Show each line of the data below in which "rose" occurs.

*** DATA EXCERPTS Section Begins ***

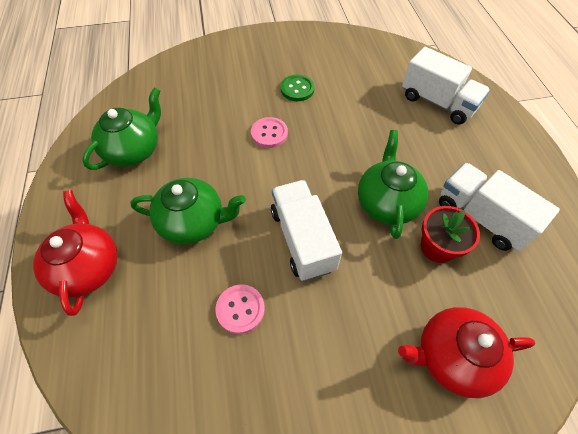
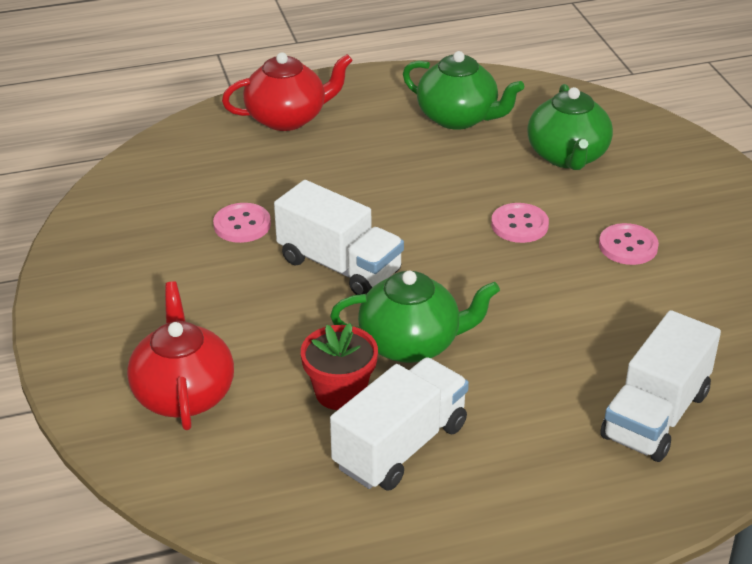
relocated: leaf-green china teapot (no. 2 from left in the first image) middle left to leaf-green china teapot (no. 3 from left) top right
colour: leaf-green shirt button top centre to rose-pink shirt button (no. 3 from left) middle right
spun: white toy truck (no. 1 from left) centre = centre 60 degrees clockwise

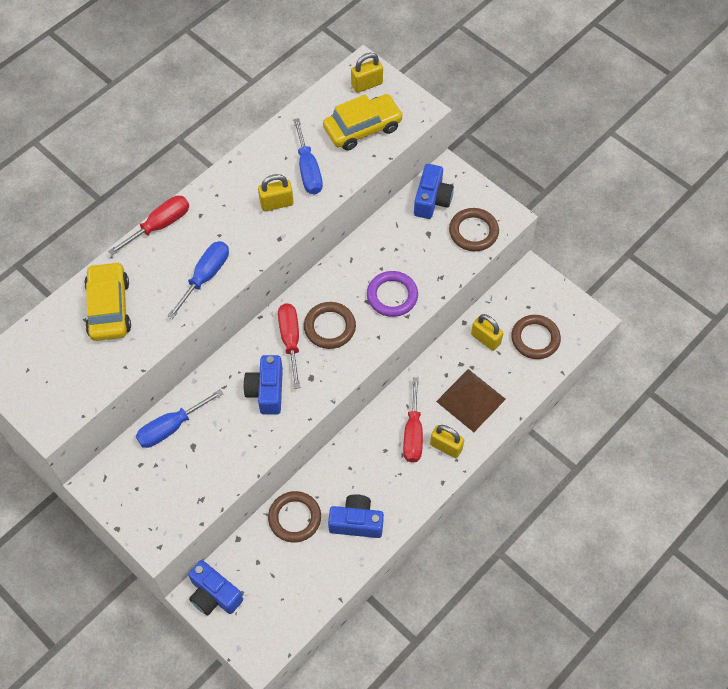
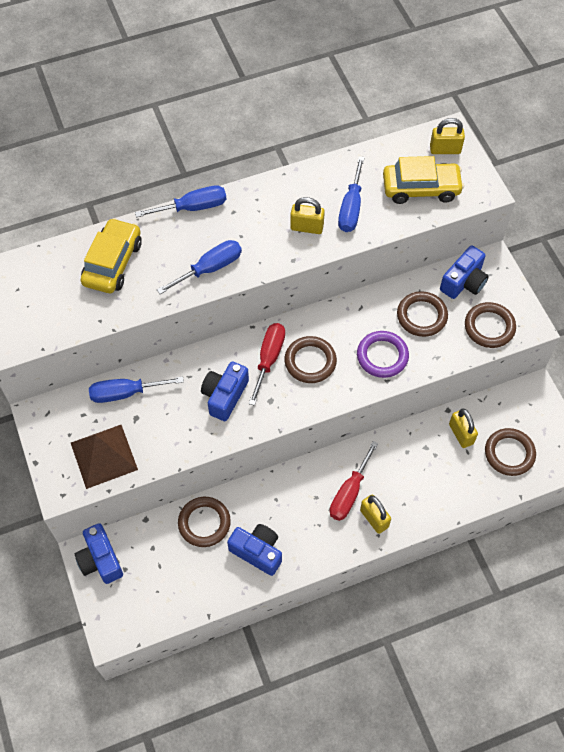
appeared: russet ring (no. 3 from left) middle right
relocated: russet pyramid shape centre to middle left
colour: crimson hand screwdriver (no. 1 from left) top left to royal blue hand screwdriver (no. 2 from left) top left

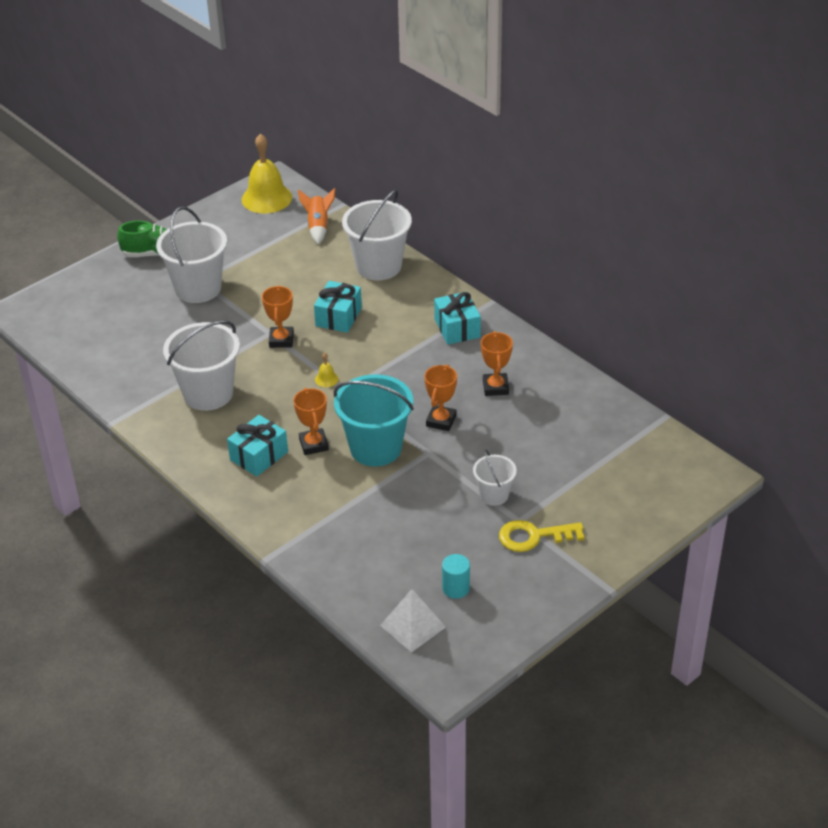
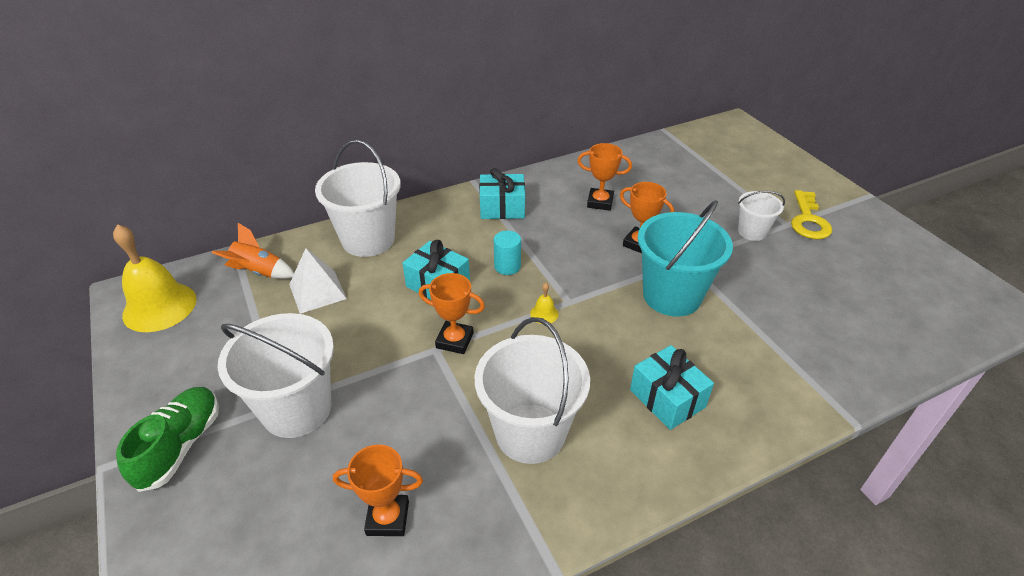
relocated: orange prize cup (no. 2 from left in the first image) centre to orange prize cup (no. 1 from left) bottom centre; aqua solid cylinder bottom centre to centre; white pyramid shape bottom centre to middle left

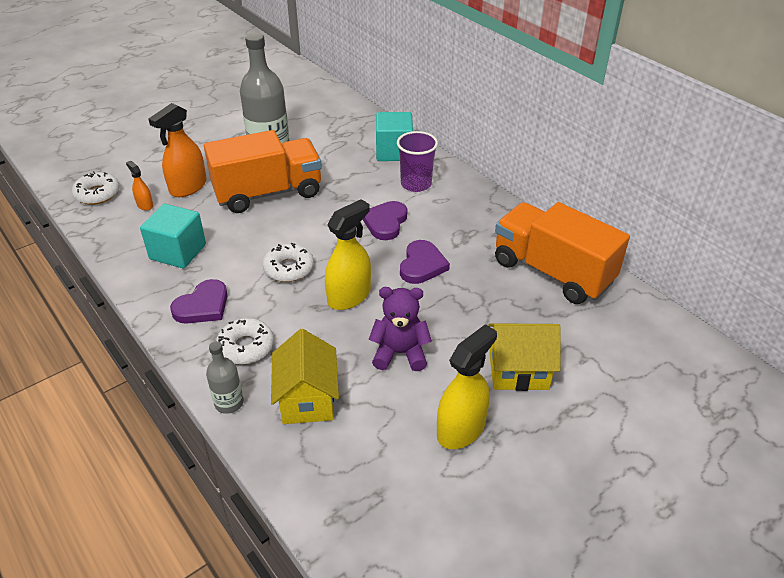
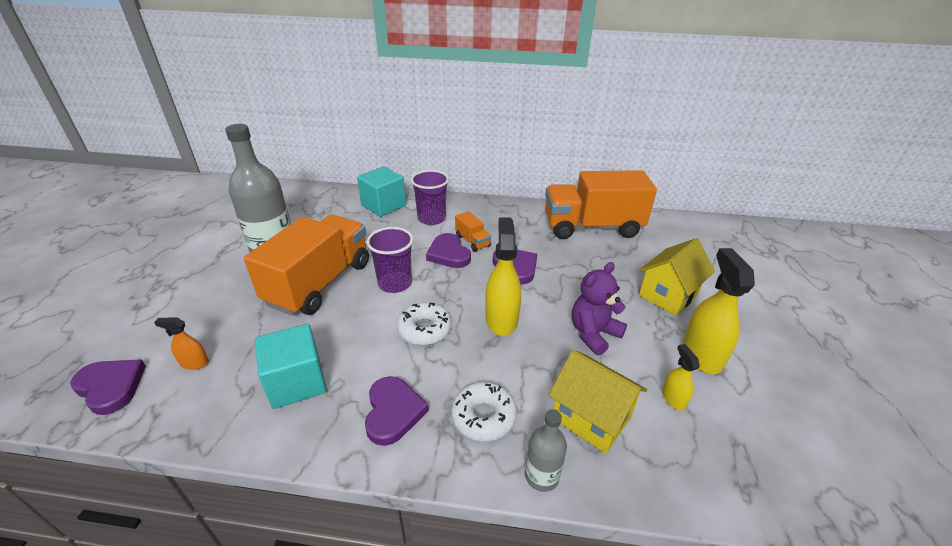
missing: orange sprayer (no. 2 from left) top left
appeared: orange toy truck (no. 2 from left) centre; violet tumbler (no. 1 from left) centre; golden sprayer (no. 2 from left) bottom right
exchanged: white doughnut (no. 1 from left) top left to violet heart shape (no. 1 from left) bottom left

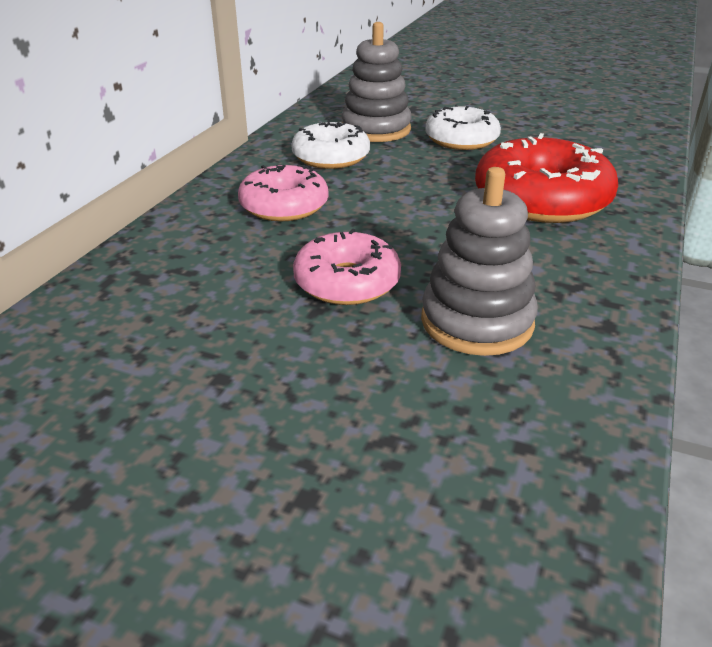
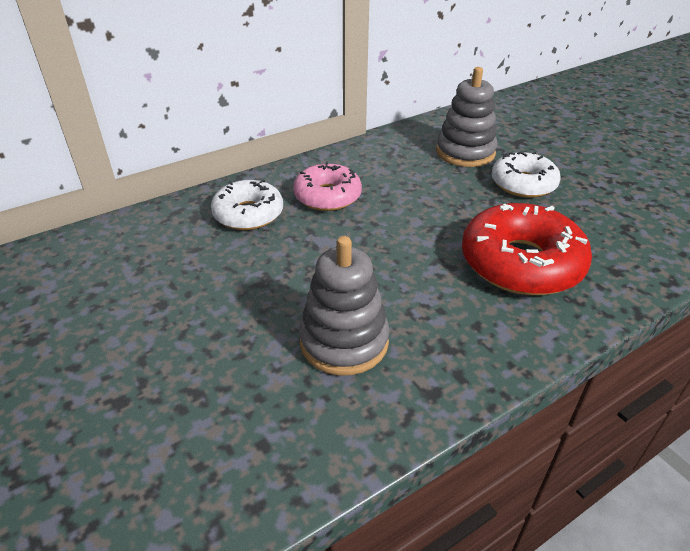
missing: rose-pink doughnut (no. 2 from left) centre
relocated: white doughnut (no. 1 from left) top centre to centre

*** DATA EXCERPTS Section Ends ***

[WRITTEN RESPONSE]:
colour: leaf-green shirt button top centre to rose-pink shirt button (no. 3 from left) middle right
missing: rose-pink doughnut (no. 2 from left) centre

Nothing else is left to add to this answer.